───── EXTRACTED ENTRIES

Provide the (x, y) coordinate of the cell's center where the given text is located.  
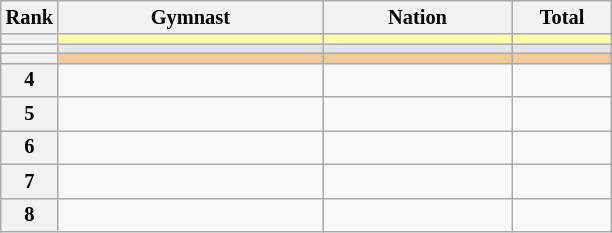
Total (562, 17)
8 (30, 215)
Gymnast (190, 17)
4 (30, 80)
Nation (418, 17)
Rank (30, 17)
5 (30, 114)
7 (30, 181)
6 (30, 147)
Determine the [X, Y] coordinate at the center of the cell enclosing the given text.  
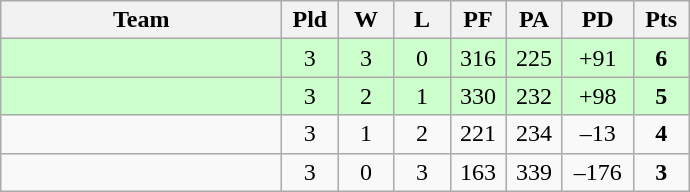
316 [478, 58]
234 [534, 134]
PD [598, 20]
+98 [598, 96]
221 [478, 134]
PF [478, 20]
163 [478, 172]
225 [534, 58]
339 [534, 172]
4 [661, 134]
L [422, 20]
PA [534, 20]
–13 [598, 134]
330 [478, 96]
Pld [310, 20]
W [366, 20]
232 [534, 96]
Pts [661, 20]
5 [661, 96]
6 [661, 58]
Team [142, 20]
–176 [598, 172]
+91 [598, 58]
Identify which cell holds the provided text, then report its [X, Y] central coordinate. 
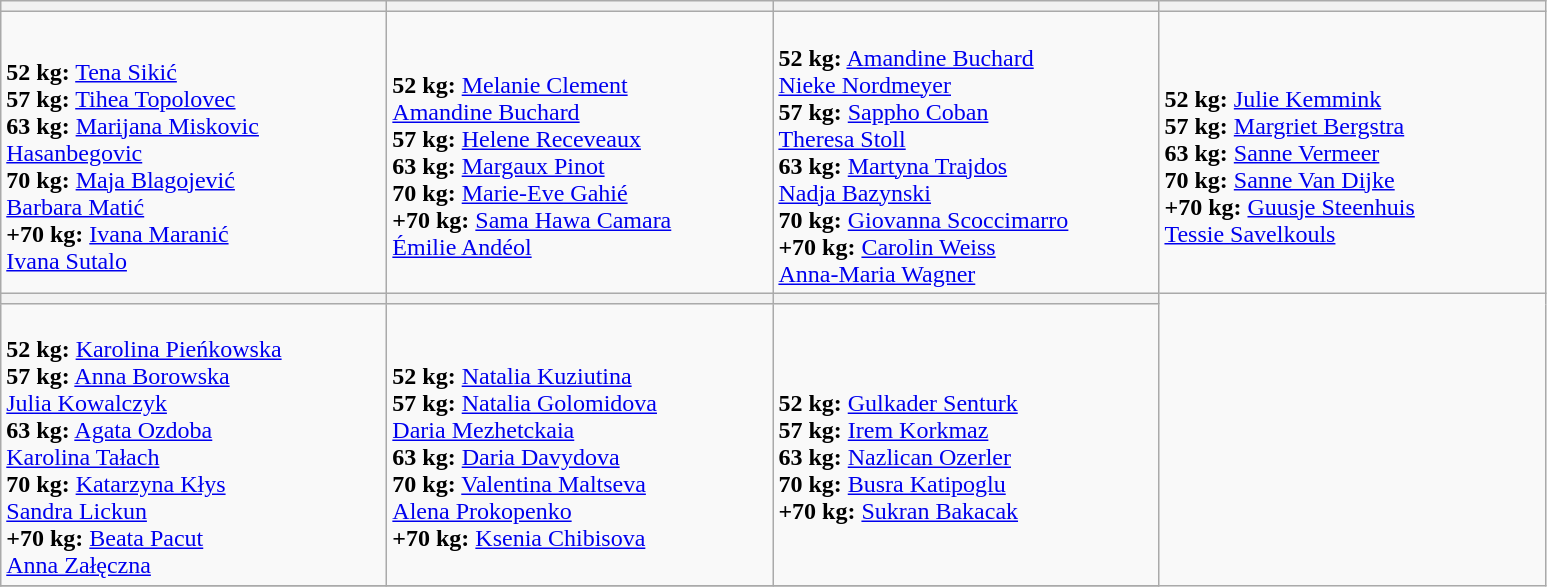
52 kg: Julie Kemmink 57 kg: Margriet Bergstra 63 kg: Sanne Vermeer 70 kg: Sanne Van Dijke +70 kg: Guusje Steenhuis Tessie Savelkouls [1352, 152]
52 kg: Melanie Clement Amandine Buchard 57 kg: Helene Receveaux 63 kg: Margaux Pinot 70 kg: Marie-Eve Gahié +70 kg: Sama Hawa Camara Émilie Andéol [580, 152]
52 kg: Gulkader Senturk 57 kg: Irem Korkmaz 63 kg: Nazlican Ozerler 70 kg: Busra Katipoglu +70 kg: Sukran Bakacak [966, 444]
Return (X, Y) of the center of cell containing provided text 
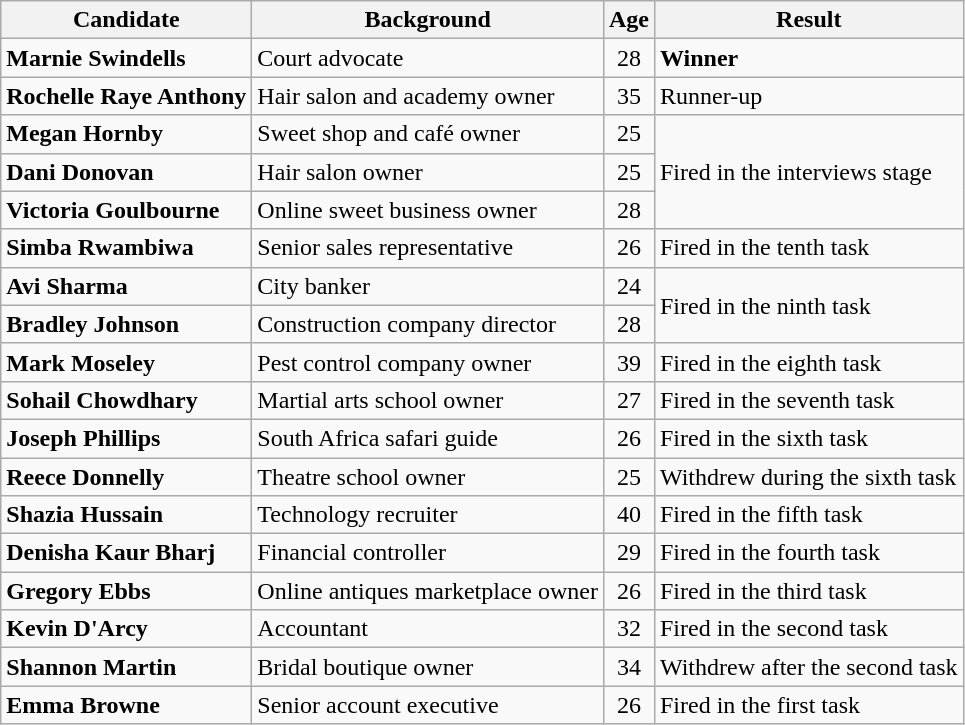
Shazia Hussain (126, 515)
Reece Donnelly (126, 477)
Technology recruiter (428, 515)
Rochelle Raye Anthony (126, 96)
40 (628, 515)
Candidate (126, 20)
Marnie Swindells (126, 58)
Fired in the first task (808, 705)
City banker (428, 286)
Fired in the second task (808, 629)
Fired in the seventh task (808, 400)
Court advocate (428, 58)
Sohail Chowdhary (126, 400)
Simba Rwambiwa (126, 248)
Bridal boutique owner (428, 667)
Fired in the fourth task (808, 553)
Accountant (428, 629)
29 (628, 553)
Age (628, 20)
Emma Browne (126, 705)
Bradley Johnson (126, 324)
Dani Donovan (126, 172)
Construction company director (428, 324)
34 (628, 667)
Fired in the sixth task (808, 438)
Theatre school owner (428, 477)
Online antiques marketplace owner (428, 591)
Mark Moseley (126, 362)
24 (628, 286)
Fired in the tenth task (808, 248)
Financial controller (428, 553)
Senior sales representative (428, 248)
Fired in the interviews stage (808, 172)
Runner-up (808, 96)
Hair salon and academy owner (428, 96)
Withdrew during the sixth task (808, 477)
Kevin D'Arcy (126, 629)
39 (628, 362)
Background (428, 20)
Joseph Phillips (126, 438)
32 (628, 629)
Fired in the third task (808, 591)
Megan Hornby (126, 134)
27 (628, 400)
Sweet shop and café owner (428, 134)
Hair salon owner (428, 172)
South Africa safari guide (428, 438)
Martial arts school owner (428, 400)
Result (808, 20)
Denisha Kaur Bharj (126, 553)
Senior account executive (428, 705)
Avi Sharma (126, 286)
Online sweet business owner (428, 210)
Victoria Goulbourne (126, 210)
Pest control company owner (428, 362)
Winner (808, 58)
Fired in the fifth task (808, 515)
Fired in the eighth task (808, 362)
Shannon Martin (126, 667)
Withdrew after the second task (808, 667)
Fired in the ninth task (808, 305)
35 (628, 96)
Gregory Ebbs (126, 591)
Search for the cell housing the specified text and yield its [X, Y] center coordinate. 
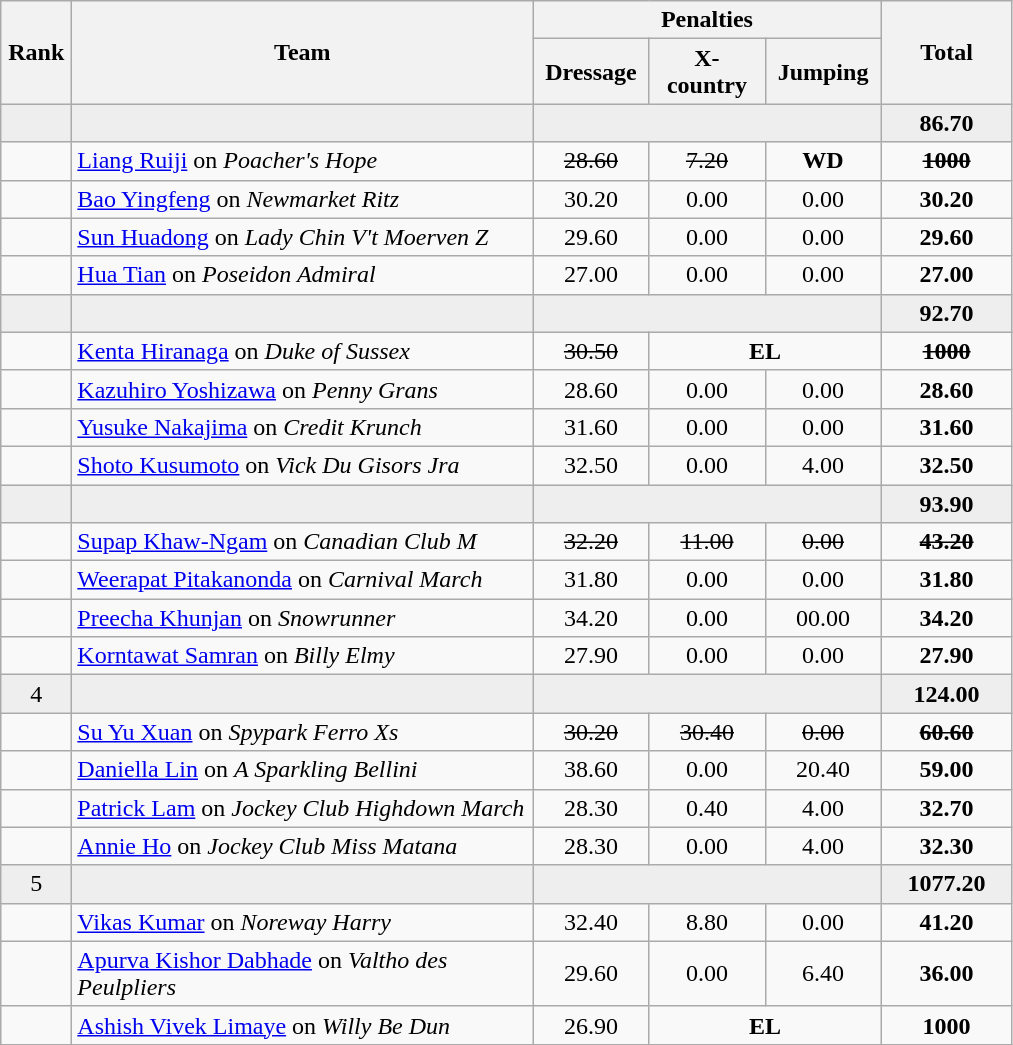
X-country [707, 72]
0.40 [707, 808]
Ashish Vivek Limaye on Willy Be Dun [302, 1025]
Total [946, 52]
Shoto Kusumoto on Vick Du Gisors Jra [302, 465]
1077.20 [946, 884]
6.40 [823, 974]
Su Yu Xuan on Spypark Ferro Xs [302, 732]
Dressage [591, 72]
60.60 [946, 732]
30.40 [707, 732]
Liang Ruiji on Poacher's Hope [302, 161]
Sun Huadong on Lady Chin V't Moerven Z [302, 237]
32.40 [591, 922]
Annie Ho on Jockey Club Miss Matana [302, 846]
Patrick Lam on Jockey Club Highdown March [302, 808]
93.90 [946, 503]
59.00 [946, 770]
30.50 [591, 351]
Apurva Kishor Dabhade on Valtho des Peulpliers [302, 974]
26.90 [591, 1025]
20.40 [823, 770]
Team [302, 52]
Rank [36, 52]
WD [823, 161]
Weerapat Pitakanonda on Carnival March [302, 580]
Hua Tian on Poseidon Admiral [302, 275]
8.80 [707, 922]
86.70 [946, 123]
36.00 [946, 974]
Preecha Khunjan on Snowrunner [302, 618]
43.20 [946, 542]
Jumping [823, 72]
32.30 [946, 846]
Yusuke Nakajima on Credit Krunch [302, 427]
Kenta Hiranaga on Duke of Sussex [302, 351]
Daniella Lin on A Sparkling Bellini [302, 770]
38.60 [591, 770]
4 [36, 694]
Penalties [707, 20]
Vikas Kumar on Noreway Harry [302, 922]
Supap Khaw-Ngam on Canadian Club M [302, 542]
Korntawat Samran on Billy Elmy [302, 656]
92.70 [946, 313]
7.20 [707, 161]
Kazuhiro Yoshizawa on Penny Grans [302, 389]
5 [36, 884]
32.70 [946, 808]
Bao Yingfeng on Newmarket Ritz [302, 199]
124.00 [946, 694]
11.00 [707, 542]
00.00 [823, 618]
41.20 [946, 922]
32.20 [591, 542]
Pinpoint the cell where the given text exists, returning its (X, Y) midpoint coordinate. 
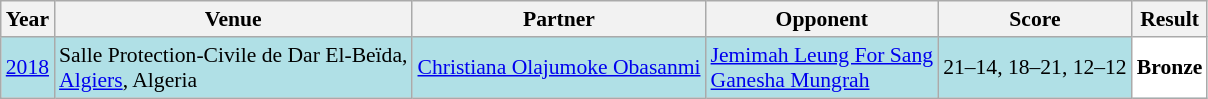
Partner (558, 19)
Jemimah Leung For Sang Ganesha Mungrah (822, 68)
Score (1035, 19)
2018 (28, 68)
Bronze (1170, 68)
Opponent (822, 19)
Salle Protection-Civile de Dar El-Beïda,Algiers, Algeria (233, 68)
Venue (233, 19)
21–14, 18–21, 12–12 (1035, 68)
Result (1170, 19)
Year (28, 19)
Christiana Olajumoke Obasanmi (558, 68)
Return the (X, Y) coordinate for the center point of the cell that contains the specified text.  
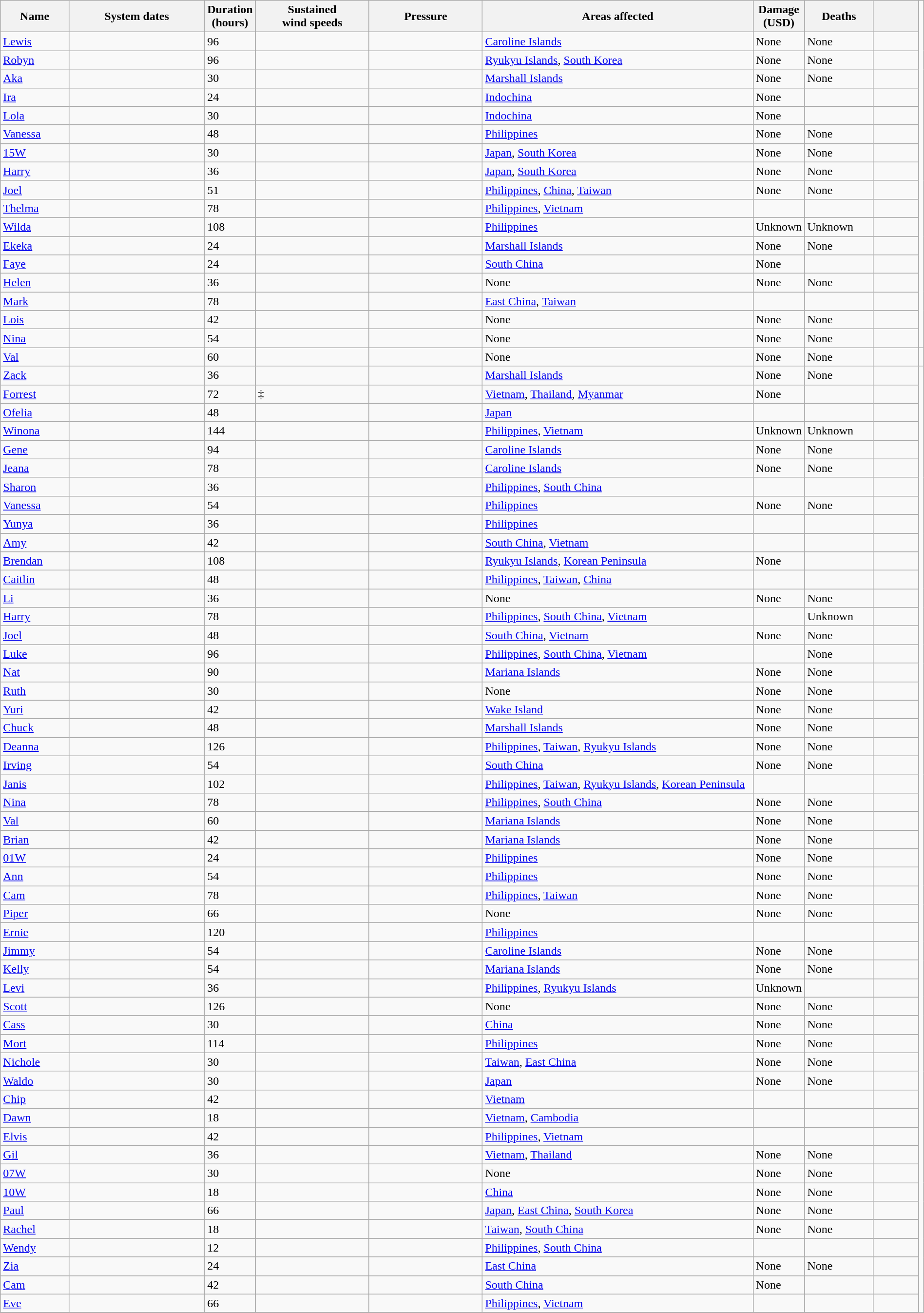
07W (35, 1173)
Brendan (35, 561)
Brian (35, 839)
Yuri (35, 709)
Damage(USD) (779, 17)
144 (230, 431)
Li (35, 598)
Philippines, Ryukyu Islands (618, 987)
Philippines, Taiwan, Ryukyu Islands (618, 746)
Gil (35, 1155)
Wilda (35, 227)
Dawn (35, 1117)
Ira (35, 97)
Deanna (35, 746)
72 (230, 394)
15W (35, 153)
Ernie (35, 932)
Kelly (35, 969)
Ofelia (35, 412)
Philippines, China, Taiwan (618, 190)
114 (230, 1043)
120 (230, 932)
Japan, East China, South Korea (618, 1210)
Chuck (35, 728)
102 (230, 783)
Ekeka (35, 245)
Deaths (839, 17)
Amy (35, 542)
Taiwan, South China (618, 1229)
Areas affected (618, 17)
10W (35, 1192)
Gene (35, 449)
Janis (35, 783)
Lola (35, 116)
Eve (35, 1303)
System dates (136, 17)
Jeana (35, 468)
Luke (35, 654)
Ryukyu Islands, South Korea (618, 60)
Duration(hours) (230, 17)
Robyn (35, 60)
Forrest (35, 394)
Vietnam, Thailand (618, 1155)
Vietnam (618, 1098)
Rachel (35, 1229)
Yunya (35, 523)
94 (230, 449)
Zia (35, 1266)
Wendy (35, 1247)
Aka (35, 78)
Levi (35, 987)
Paul (35, 1210)
East China, Taiwan (618, 301)
Philippines, Taiwan (618, 895)
Ann (35, 876)
Vietnam, Cambodia (618, 1117)
Mark (35, 301)
Caitlin (35, 579)
Sharon (35, 486)
01W (35, 858)
Elvis (35, 1136)
Ryukyu Islands, Korean Peninsula (618, 561)
East China (618, 1266)
Chip (35, 1098)
Sustainedwind speeds (312, 17)
Vietnam, Thailand, Myanmar (618, 394)
Pressure (426, 17)
51 (230, 190)
Waldo (35, 1080)
Mort (35, 1043)
Lewis (35, 41)
Nat (35, 672)
Winona (35, 431)
Faye (35, 264)
Name (35, 17)
Philippines, Taiwan, Ryukyu Islands, Korean Peninsula (618, 783)
Jimmy (35, 950)
Helen (35, 283)
12 (230, 1247)
‡ (312, 394)
Wake Island (618, 709)
Piper (35, 913)
Cass (35, 1024)
Nichole (35, 1061)
Taiwan, East China (618, 1061)
Lois (35, 320)
90 (230, 672)
Scott (35, 1006)
Thelma (35, 208)
Irving (35, 765)
Zack (35, 375)
Philippines, Taiwan, China (618, 579)
Ruth (35, 691)
From the cell containing the given text, extract its center point as (X, Y) coordinate. 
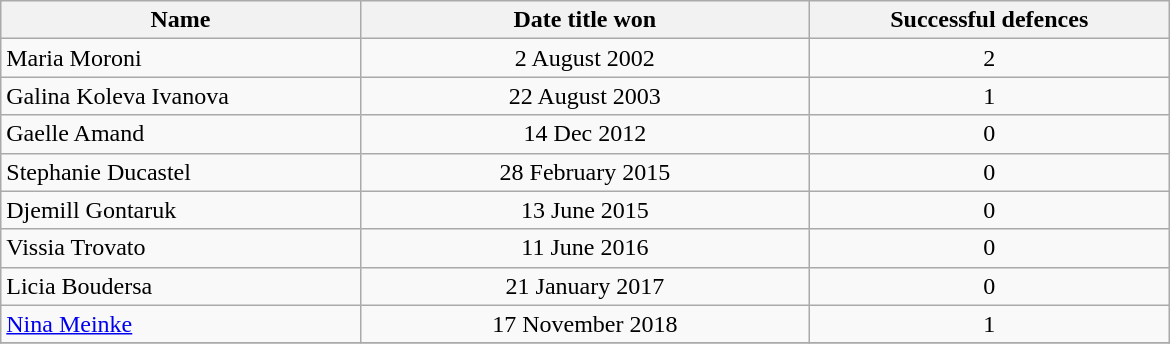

──────────

WHAT IS BEING ASKED: Copy everything from the line containing "Shazia Hussain (126, 515)" down to the line containing "Dani Donovan (126, 172)", putting "Eliminated" in place of "Fired" and leaving the rest unchanged.

RESULT:
Shazia Hussain (126, 515)
Reece Donnelly (126, 477)
Technology recruiter (428, 515)
Rochelle Raye Anthony (126, 96)
40 (628, 515)
Candidate (126, 20)
Marnie Swindells (126, 58)
Eliminated in the first task (808, 705)
City banker (428, 286)
Eliminated in the second task (808, 629)
Eliminated in the seventh task (808, 400)
Court advocate (428, 58)
Sohail Chowdhary (126, 400)
Simba Rwambiwa (126, 248)
Bridal boutique owner (428, 667)
Eliminated in the fourth task (808, 553)
Accountant (428, 629)
29 (628, 553)
Age (628, 20)
Emma Browne (126, 705)
Bradley Johnson (126, 324)
Dani Donovan (126, 172)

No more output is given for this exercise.